EXERCISE REQUIREMENTS: Across the records below, how many lines include the word "lamp"? State only the number.

PROVIDED MATERIAL:
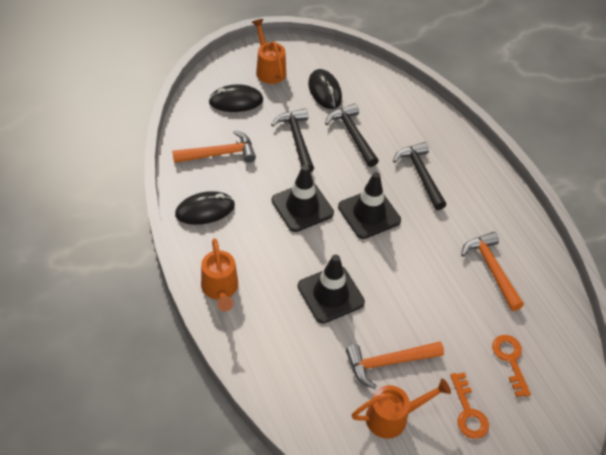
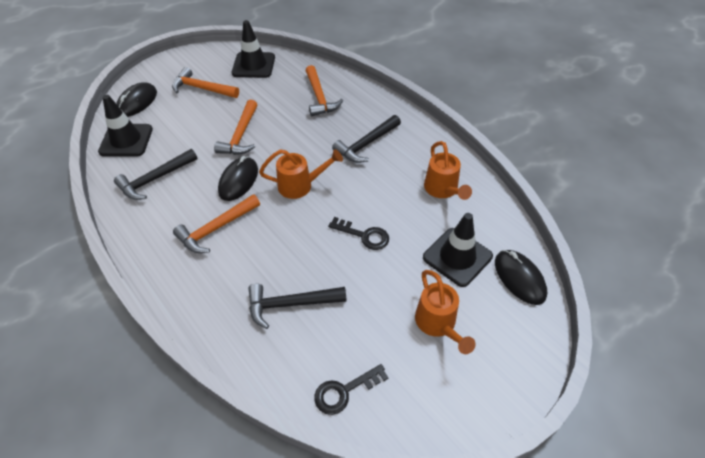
black key: 0 -> 2
orange hammer: 3 -> 4
orange key: 2 -> 0

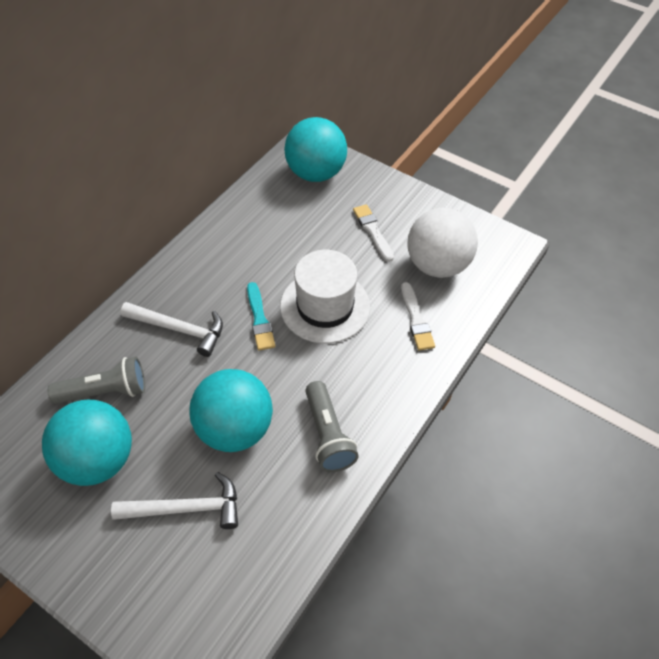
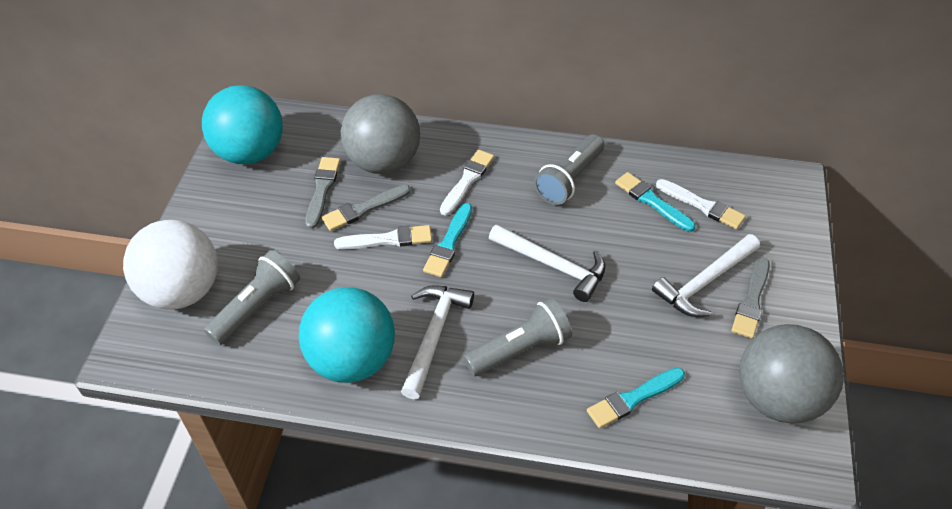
grey ball: 0 -> 2
grey brush: 0 -> 3
grey flashlight: 2 -> 3
turquoise ball: 3 -> 2
turquoise brush: 1 -> 3
white brush: 2 -> 3
white hammer: 2 -> 3
white hat: 1 -> 0

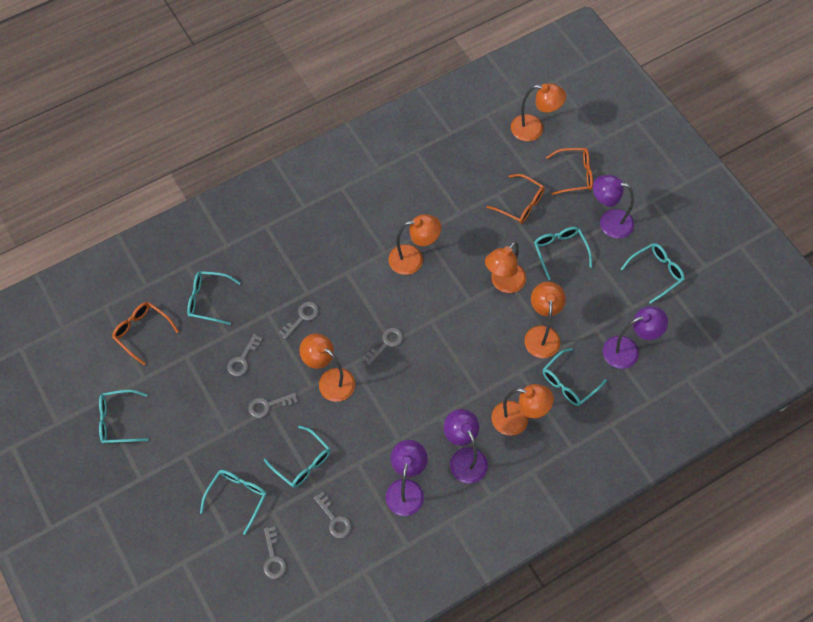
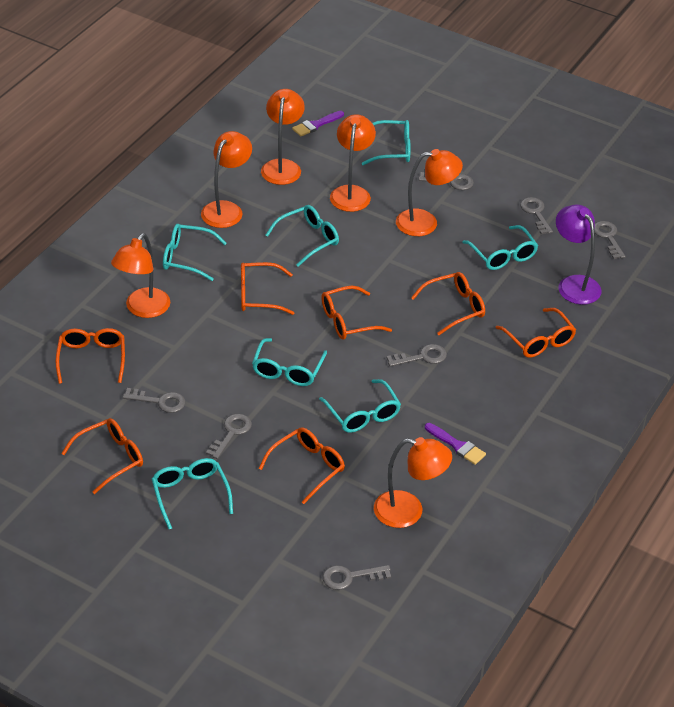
grey key: 6 -> 7
orange glasses: 3 -> 7
purple brush: 0 -> 2
purple lamp: 4 -> 1

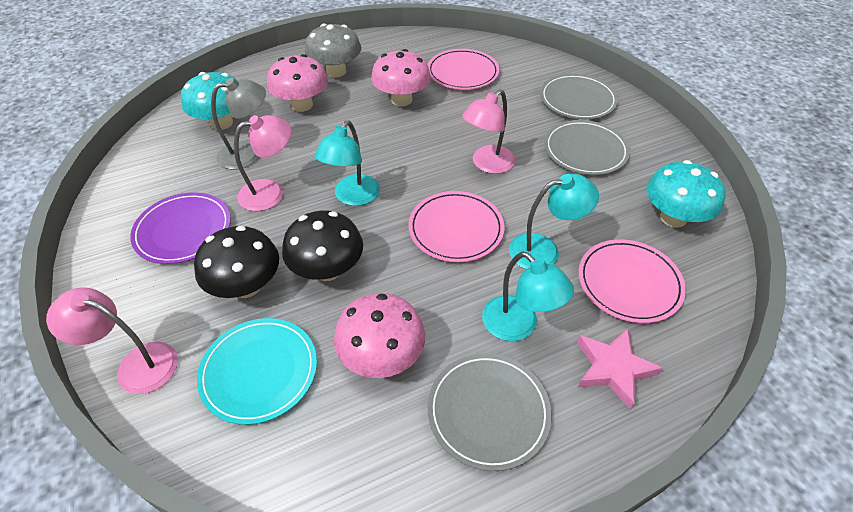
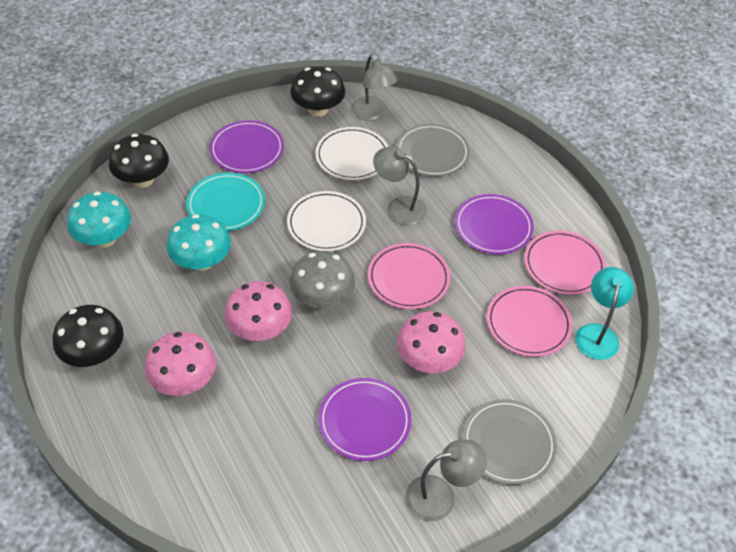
black mushroom: 2 -> 3
grey lamp: 1 -> 3
grey plate: 3 -> 2
pink lamp: 3 -> 0
pink star: 1 -> 0
purple plate: 1 -> 3
turquoise lamp: 3 -> 1
white plate: 0 -> 2

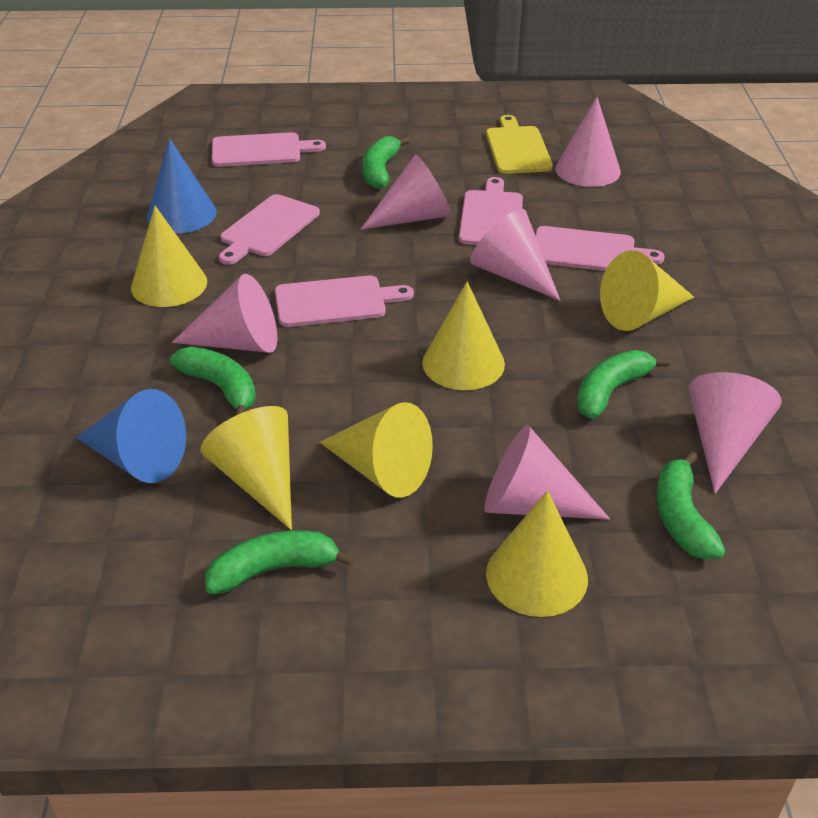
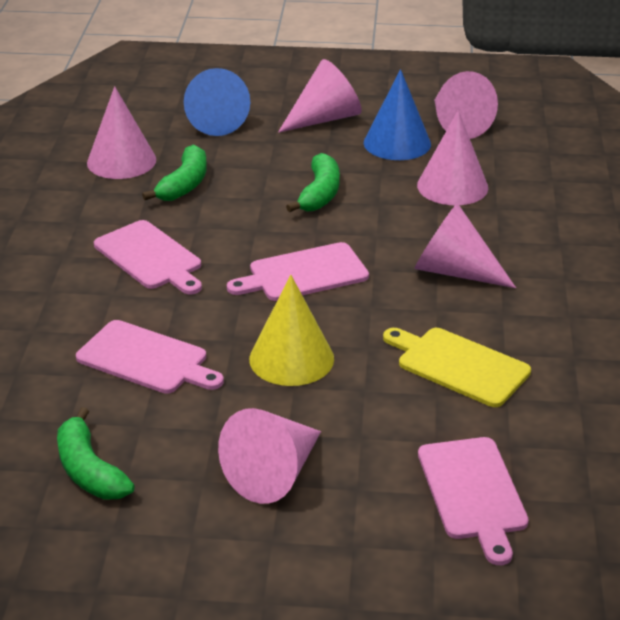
green banana: 5 -> 3
pink cutting board: 5 -> 4
yellow cone: 6 -> 1

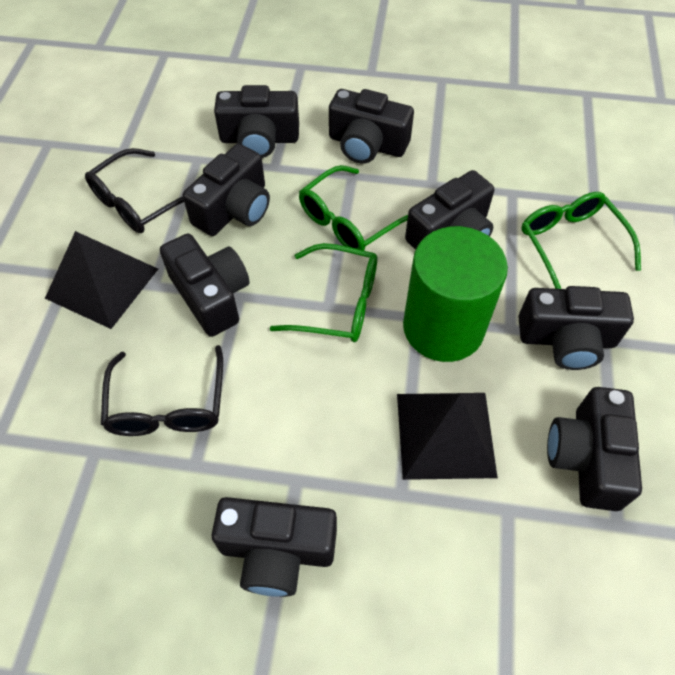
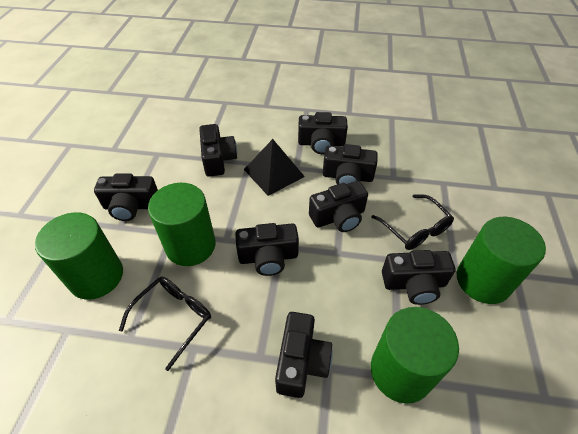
black pyramid: 2 -> 1
green cylinder: 1 -> 4
green glasses: 3 -> 0

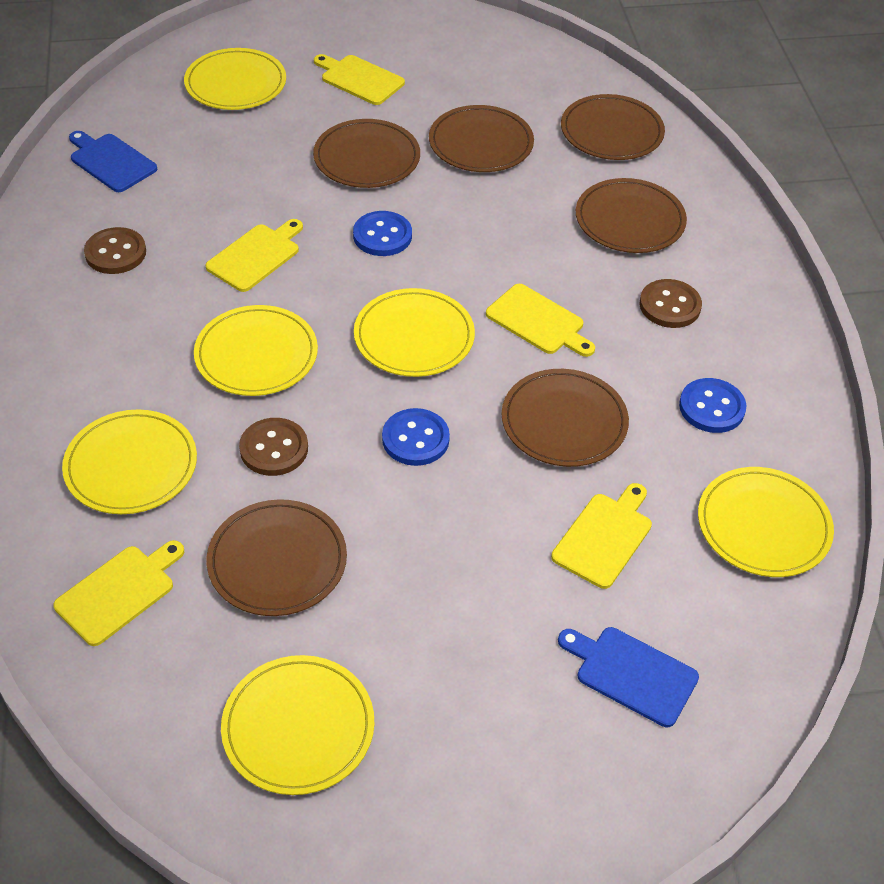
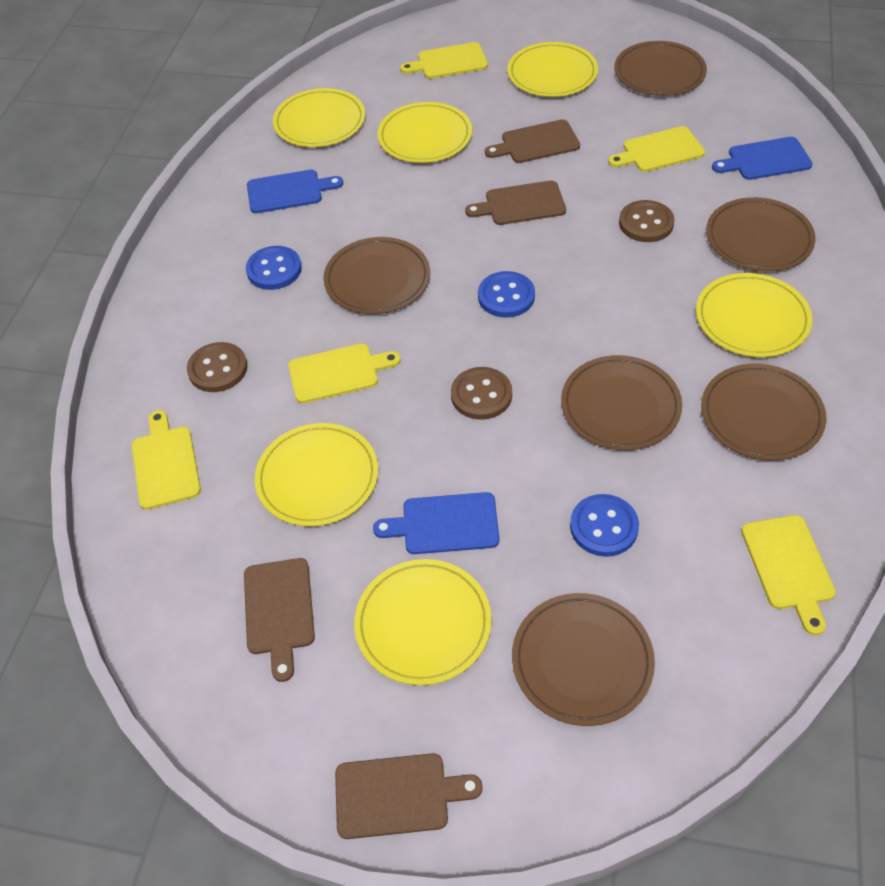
blue cutting board: 2 -> 3
brown cutting board: 0 -> 4

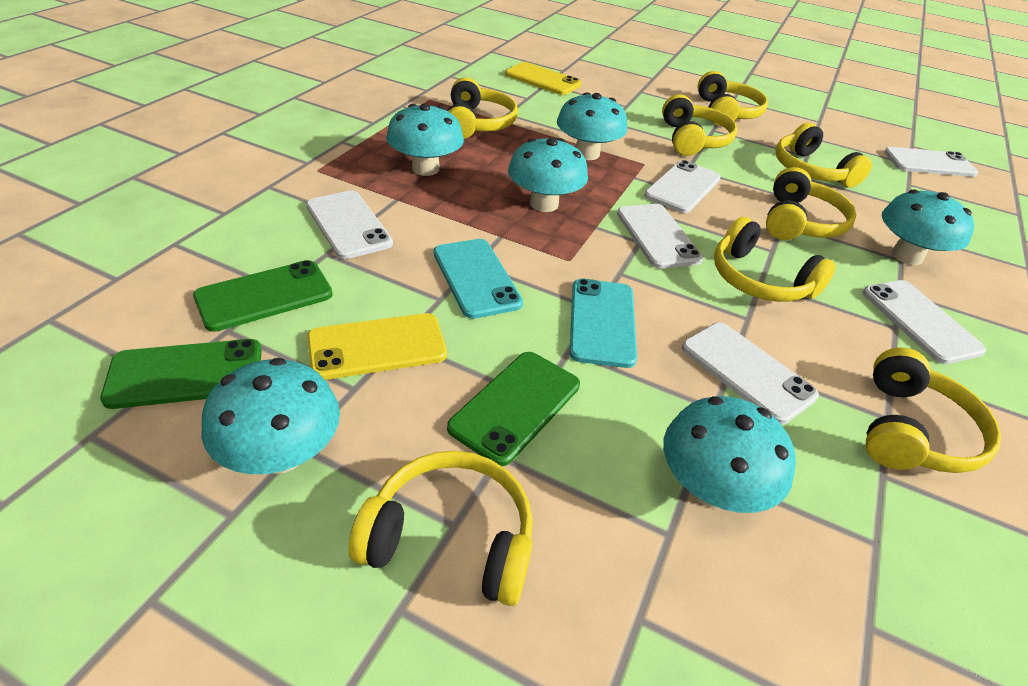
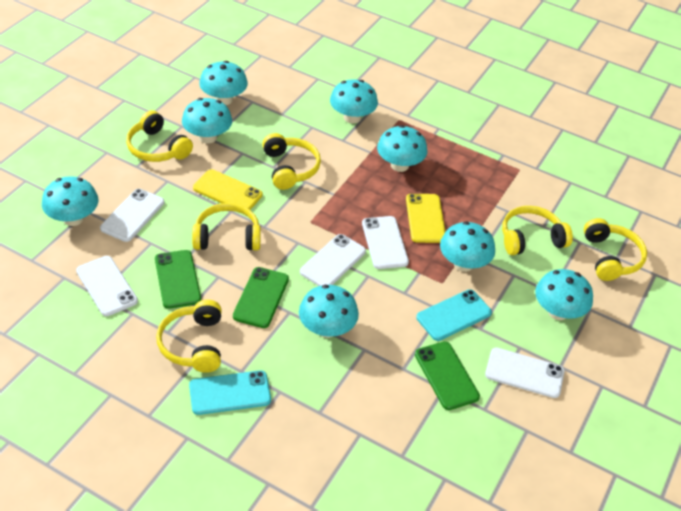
turquoise mushroom: 6 -> 8
white phone: 6 -> 5
yellow headphones: 8 -> 6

OUTPUT: 4